▶ _What the exercise asks_: Keep the wording of each record exactly the same when you repeat it, and leave out pictures.

(Data provided begins)

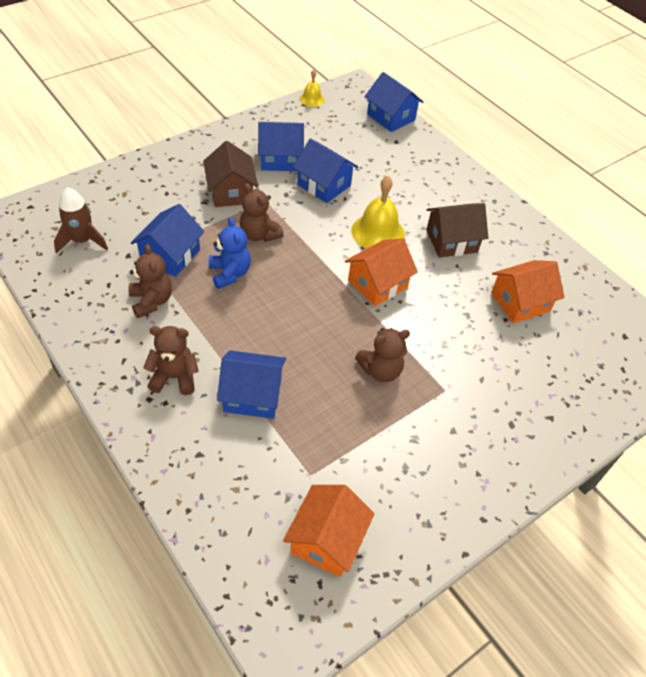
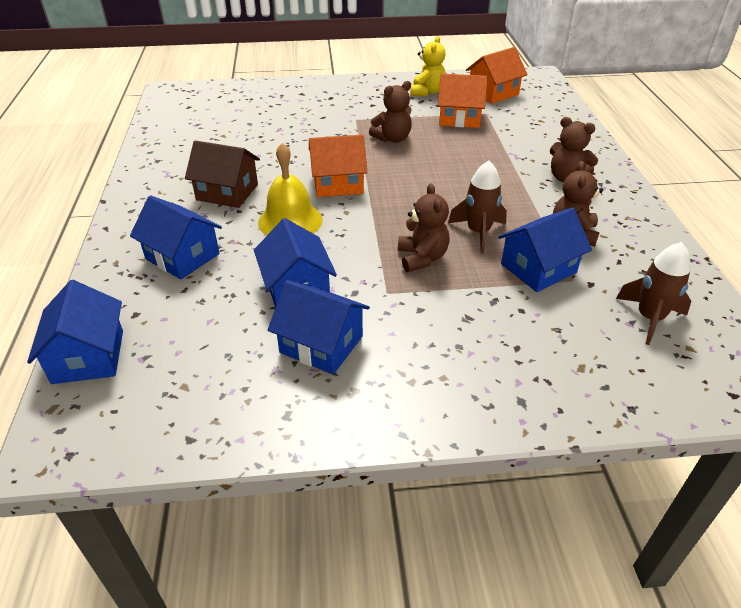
camera: 145 degrees left, 10 degrees down
(230, 273) = (478, 232): blue teddy bear -> brown rocket
(231, 192) = (424, 319): brown house -> none
(252, 395) = (504, 153): blue house -> blue house (182, 256)
(312, 99) = (164, 446): yellow bell -> none
(380, 370) = (392, 139): brown teddy bear -> brown teddy bear turned 135 degrees clockwise
(413, 496) = (427, 92): none -> yellow teddy bear
(520, 302) = (233, 140): orange house -> orange house (459, 118)

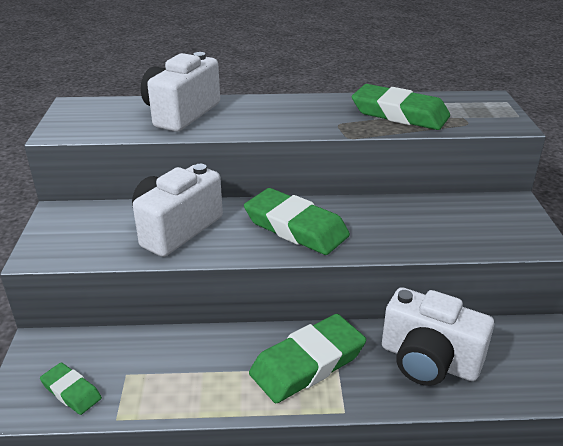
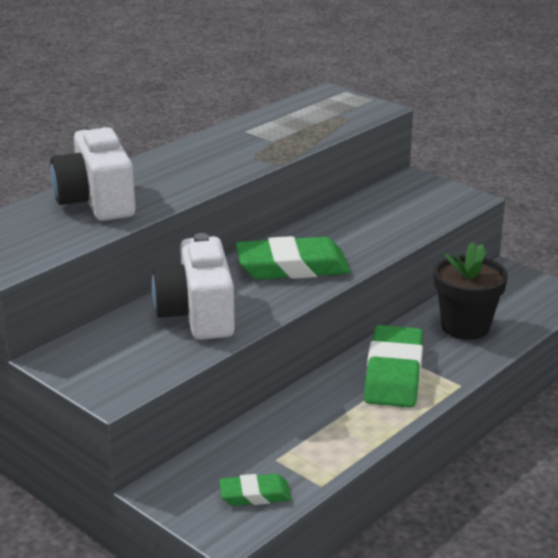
camera: 45 degrees left, 5 degrees down
(399, 114) = (286, 130): green eraser -> none
(428, 360) = (465, 327): white camera -> black flower pot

(Data provided ends)

▶ _Written response_:
camera: 145 degrees left, 10 degrees down
(230, 273) = (478, 232): blue teddy bear -> brown rocket
(231, 192) = (424, 319): brown house -> none
(252, 395) = (504, 153): blue house -> blue house (182, 256)
(312, 99) = (164, 446): yellow bell -> none
(380, 370) = (392, 139): brown teddy bear -> brown teddy bear turned 135 degrees clockwise
(413, 496) = (427, 92): none -> yellow teddy bear
(520, 302) = (233, 140): orange house -> orange house (459, 118)

camera: 45 degrees left, 5 degrees down
(399, 114) = (286, 130): green eraser -> none
(428, 360) = (465, 327): white camera -> black flower pot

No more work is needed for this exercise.